Reproduce the entries below in full, word for word.

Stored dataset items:
####

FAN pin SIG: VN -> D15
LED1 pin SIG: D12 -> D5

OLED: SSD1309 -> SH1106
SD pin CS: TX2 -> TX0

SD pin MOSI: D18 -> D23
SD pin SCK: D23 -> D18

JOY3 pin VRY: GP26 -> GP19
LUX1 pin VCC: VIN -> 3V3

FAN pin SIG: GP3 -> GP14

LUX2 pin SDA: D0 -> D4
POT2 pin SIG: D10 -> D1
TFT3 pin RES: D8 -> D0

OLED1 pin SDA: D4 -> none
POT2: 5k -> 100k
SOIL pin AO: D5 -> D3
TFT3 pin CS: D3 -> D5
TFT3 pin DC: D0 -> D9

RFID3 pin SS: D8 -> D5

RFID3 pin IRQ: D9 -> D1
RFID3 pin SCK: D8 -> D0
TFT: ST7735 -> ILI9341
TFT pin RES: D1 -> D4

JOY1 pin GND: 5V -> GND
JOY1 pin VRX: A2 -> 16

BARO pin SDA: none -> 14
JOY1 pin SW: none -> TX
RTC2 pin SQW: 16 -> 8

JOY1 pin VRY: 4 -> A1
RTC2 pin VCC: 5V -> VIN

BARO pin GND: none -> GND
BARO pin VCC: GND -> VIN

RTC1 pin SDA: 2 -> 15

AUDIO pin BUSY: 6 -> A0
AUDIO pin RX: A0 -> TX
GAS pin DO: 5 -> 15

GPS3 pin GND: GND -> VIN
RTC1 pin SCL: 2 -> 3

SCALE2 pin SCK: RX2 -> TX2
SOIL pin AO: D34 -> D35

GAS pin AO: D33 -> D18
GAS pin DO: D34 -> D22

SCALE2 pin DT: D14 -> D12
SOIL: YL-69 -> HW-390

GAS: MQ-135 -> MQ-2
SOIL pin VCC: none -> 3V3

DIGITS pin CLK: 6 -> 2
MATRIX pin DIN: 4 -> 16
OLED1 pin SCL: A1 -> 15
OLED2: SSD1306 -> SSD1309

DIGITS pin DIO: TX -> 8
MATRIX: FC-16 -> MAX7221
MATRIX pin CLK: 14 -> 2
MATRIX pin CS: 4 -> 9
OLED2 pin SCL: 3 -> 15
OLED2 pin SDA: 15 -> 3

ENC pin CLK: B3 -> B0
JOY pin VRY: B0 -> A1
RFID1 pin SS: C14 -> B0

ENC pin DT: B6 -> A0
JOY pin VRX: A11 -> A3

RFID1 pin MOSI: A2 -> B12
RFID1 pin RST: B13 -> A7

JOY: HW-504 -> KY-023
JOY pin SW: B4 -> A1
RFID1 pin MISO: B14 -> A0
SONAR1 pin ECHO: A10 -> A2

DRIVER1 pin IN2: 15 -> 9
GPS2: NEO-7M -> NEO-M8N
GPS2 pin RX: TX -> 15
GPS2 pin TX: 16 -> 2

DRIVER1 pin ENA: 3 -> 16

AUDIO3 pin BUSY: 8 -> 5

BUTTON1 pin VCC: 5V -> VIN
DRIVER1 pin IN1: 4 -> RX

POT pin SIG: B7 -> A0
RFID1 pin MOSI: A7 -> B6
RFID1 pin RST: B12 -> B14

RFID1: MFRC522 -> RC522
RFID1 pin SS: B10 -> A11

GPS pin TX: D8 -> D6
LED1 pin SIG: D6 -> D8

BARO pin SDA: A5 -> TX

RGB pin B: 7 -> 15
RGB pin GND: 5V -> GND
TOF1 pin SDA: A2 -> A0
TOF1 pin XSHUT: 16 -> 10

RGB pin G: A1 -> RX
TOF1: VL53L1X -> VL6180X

####

= Expected answer =
FAN pin SIG: VN -> D15
LED1 pin SIG: D12 -> D5

OLED: SSD1309 -> SH1106
SD pin CS: TX2 -> TX0

SD pin MOSI: D18 -> D23
SD pin SCK: D23 -> D18

JOY3 pin VRY: GP26 -> GP19
LUX1 pin VCC: VIN -> 3V3

FAN pin SIG: GP3 -> GP14

LUX2 pin SDA: D0 -> D4
POT2 pin SIG: D10 -> D1
TFT3 pin RES: D8 -> D0

OLED1 pin SDA: D4 -> none
POT2: 5k -> 100k
SOIL pin AO: D5 -> D3
TFT3 pin CS: D3 -> D5
TFT3 pin DC: D0 -> D9

RFID3 pin SS: D8 -> D5

RFID3 pin IRQ: D9 -> D1
RFID3 pin SCK: D8 -> D0
TFT: ST7735 -> ILI9341
TFT pin RES: D1 -> D4

JOY1 pin GND: 5V -> GND
JOY1 pin VRX: A2 -> 16

BARO pin SDA: none -> 14
JOY1 pin SW: none -> TX
RTC2 pin SQW: 16 -> 8

JOY1 pin VRY: 4 -> A1
RTC2 pin VCC: 5V -> VIN

BARO pin GND: none -> GND
BARO pin VCC: GND -> VIN

RTC1 pin SDA: 2 -> 15

AUDIO pin BUSY: 6 -> A0
AUDIO pin RX: A0 -> TX
GAS pin DO: 5 -> 15

GPS3 pin GND: GND -> VIN
RTC1 pin SCL: 2 -> 3

SCALE2 pin SCK: RX2 -> TX2
SOIL pin AO: D34 -> D35

GAS pin AO: D33 -> D18
GAS pin DO: D34 -> D22

SCALE2 pin DT: D14 -> D12
SOIL: YL-69 -> HW-390

GAS: MQ-135 -> MQ-2
SOIL pin VCC: none -> 3V3

DIGITS pin CLK: 6 -> 2
MATRIX pin DIN: 4 -> 16
OLED1 pin SCL: A1 -> 15
OLED2: SSD1306 -> SSD1309

DIGITS pin DIO: TX -> 8
MATRIX: FC-16 -> MAX7221
MATRIX pin CLK: 14 -> 2
MATRIX pin CS: 4 -> 9
OLED2 pin SCL: 3 -> 15
OLED2 pin SDA: 15 -> 3

ENC pin CLK: B3 -> B0
JOY pin VRY: B0 -> A1
RFID1 pin SS: C14 -> B0

ENC pin DT: B6 -> A0
JOY pin VRX: A11 -> A3

RFID1 pin MOSI: A2 -> B12
RFID1 pin RST: B13 -> A7

JOY: HW-504 -> KY-023
JOY pin SW: B4 -> A1
RFID1 pin MISO: B14 -> A0
SONAR1 pin ECHO: A10 -> A2

DRIVER1 pin IN2: 15 -> 9
GPS2: NEO-7M -> NEO-M8N
GPS2 pin RX: TX -> 15
GPS2 pin TX: 16 -> 2

DRIVER1 pin ENA: 3 -> 16

AUDIO3 pin BUSY: 8 -> 5

BUTTON1 pin VCC: 5V -> VIN
DRIVER1 pin IN1: 4 -> RX

POT pin SIG: B7 -> A0
RFID1 pin MOSI: A7 -> B6
RFID1 pin RST: B12 -> B14

RFID1: MFRC522 -> RC522
RFID1 pin SS: B10 -> A11

GPS pin TX: D8 -> D6
LED1 pin SIG: D6 -> D8

BARO pin SDA: A5 -> TX

RGB pin B: 7 -> 15
RGB pin GND: 5V -> GND
TOF1 pin SDA: A2 -> A0
TOF1 pin XSHUT: 16 -> 10

RGB pin G: A1 -> RX
TOF1: VL53L1X -> VL6180X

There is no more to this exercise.